JOB: Locate each line of the listing that contains the string "kern", and copy every such line in full.

-- start of INPUT ROWS --

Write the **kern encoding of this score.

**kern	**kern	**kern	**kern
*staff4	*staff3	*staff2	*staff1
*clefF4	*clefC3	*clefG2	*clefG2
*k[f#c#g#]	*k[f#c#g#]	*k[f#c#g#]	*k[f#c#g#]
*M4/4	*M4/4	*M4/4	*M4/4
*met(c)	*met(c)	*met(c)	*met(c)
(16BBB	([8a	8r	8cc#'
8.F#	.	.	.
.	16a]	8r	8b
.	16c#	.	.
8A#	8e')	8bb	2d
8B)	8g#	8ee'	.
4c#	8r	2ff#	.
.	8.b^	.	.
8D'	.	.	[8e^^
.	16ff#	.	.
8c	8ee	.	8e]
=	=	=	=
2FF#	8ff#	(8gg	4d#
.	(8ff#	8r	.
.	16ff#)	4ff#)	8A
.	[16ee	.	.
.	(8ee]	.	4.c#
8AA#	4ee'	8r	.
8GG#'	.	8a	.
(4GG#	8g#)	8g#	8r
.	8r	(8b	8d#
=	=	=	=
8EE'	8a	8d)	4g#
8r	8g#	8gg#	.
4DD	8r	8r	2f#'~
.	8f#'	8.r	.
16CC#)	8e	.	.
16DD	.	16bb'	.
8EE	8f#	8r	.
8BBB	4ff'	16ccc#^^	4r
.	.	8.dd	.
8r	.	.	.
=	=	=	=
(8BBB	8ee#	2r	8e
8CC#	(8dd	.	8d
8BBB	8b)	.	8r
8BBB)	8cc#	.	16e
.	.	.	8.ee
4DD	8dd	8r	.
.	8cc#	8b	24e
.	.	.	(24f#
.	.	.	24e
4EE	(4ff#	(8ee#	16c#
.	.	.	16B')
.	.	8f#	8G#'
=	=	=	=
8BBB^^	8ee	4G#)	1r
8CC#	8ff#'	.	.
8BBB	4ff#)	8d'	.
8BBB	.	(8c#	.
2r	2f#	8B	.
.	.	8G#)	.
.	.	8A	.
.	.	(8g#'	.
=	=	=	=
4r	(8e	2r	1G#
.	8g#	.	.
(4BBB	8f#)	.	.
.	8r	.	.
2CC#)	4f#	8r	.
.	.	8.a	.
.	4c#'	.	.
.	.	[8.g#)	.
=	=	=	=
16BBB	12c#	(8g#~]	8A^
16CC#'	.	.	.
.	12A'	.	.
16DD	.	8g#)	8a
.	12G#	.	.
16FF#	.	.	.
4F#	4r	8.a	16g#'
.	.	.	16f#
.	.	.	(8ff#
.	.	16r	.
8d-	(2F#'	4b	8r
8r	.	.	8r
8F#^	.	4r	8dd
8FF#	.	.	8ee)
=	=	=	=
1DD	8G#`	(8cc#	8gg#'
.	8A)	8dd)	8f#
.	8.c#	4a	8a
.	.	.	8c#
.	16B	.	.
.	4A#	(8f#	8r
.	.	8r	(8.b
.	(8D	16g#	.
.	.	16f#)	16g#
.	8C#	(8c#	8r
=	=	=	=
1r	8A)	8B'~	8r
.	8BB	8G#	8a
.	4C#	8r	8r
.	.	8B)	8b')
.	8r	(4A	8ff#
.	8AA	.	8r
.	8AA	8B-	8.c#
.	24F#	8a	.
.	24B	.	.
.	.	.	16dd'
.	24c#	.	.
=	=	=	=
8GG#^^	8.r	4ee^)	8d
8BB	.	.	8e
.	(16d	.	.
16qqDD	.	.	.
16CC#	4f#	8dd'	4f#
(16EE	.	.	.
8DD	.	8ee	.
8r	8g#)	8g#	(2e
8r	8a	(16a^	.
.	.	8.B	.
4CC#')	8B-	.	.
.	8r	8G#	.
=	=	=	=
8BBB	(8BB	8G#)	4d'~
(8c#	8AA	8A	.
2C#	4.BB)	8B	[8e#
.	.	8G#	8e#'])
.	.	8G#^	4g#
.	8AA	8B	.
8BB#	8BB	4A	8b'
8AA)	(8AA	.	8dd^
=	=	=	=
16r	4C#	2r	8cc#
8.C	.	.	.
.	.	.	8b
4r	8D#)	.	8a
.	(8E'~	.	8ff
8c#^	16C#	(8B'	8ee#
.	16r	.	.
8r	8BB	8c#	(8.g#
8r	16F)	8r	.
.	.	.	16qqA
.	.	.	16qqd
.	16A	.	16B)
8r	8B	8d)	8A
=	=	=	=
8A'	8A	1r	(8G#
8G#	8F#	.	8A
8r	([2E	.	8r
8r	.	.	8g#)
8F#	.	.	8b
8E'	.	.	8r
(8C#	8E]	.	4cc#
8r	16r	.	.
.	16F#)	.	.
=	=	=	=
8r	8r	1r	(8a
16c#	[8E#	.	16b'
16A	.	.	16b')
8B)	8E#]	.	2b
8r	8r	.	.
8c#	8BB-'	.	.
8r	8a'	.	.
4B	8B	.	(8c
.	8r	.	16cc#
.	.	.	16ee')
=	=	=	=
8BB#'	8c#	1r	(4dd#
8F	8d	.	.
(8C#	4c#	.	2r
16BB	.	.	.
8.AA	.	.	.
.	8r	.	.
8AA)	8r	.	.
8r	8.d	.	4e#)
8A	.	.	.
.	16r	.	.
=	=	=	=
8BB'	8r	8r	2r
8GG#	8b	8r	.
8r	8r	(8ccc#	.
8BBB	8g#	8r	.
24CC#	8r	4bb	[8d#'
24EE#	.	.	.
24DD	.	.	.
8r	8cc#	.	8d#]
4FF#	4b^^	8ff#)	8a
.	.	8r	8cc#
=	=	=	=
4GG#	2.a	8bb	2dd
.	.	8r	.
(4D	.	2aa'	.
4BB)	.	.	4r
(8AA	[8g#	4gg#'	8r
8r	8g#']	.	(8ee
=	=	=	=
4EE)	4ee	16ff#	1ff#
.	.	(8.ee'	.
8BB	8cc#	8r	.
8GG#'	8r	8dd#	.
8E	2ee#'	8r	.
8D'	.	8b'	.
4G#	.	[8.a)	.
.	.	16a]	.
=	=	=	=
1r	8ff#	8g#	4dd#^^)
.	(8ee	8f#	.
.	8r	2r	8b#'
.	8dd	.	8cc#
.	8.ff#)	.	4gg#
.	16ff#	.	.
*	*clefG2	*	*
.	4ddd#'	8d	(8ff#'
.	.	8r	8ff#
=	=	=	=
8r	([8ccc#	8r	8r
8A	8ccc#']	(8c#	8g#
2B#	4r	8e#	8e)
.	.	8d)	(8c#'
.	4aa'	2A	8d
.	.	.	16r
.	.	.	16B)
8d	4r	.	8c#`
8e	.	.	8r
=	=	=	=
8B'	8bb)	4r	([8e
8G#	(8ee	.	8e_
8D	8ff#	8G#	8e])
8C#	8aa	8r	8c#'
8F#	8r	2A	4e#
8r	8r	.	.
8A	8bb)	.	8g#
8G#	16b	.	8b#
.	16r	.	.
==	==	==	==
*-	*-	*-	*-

-- end of INPUT ROWS --

ANSWER TO THIS TASK:
Write the **kern encoding of this score.
**kern	**kern	**kern	**kern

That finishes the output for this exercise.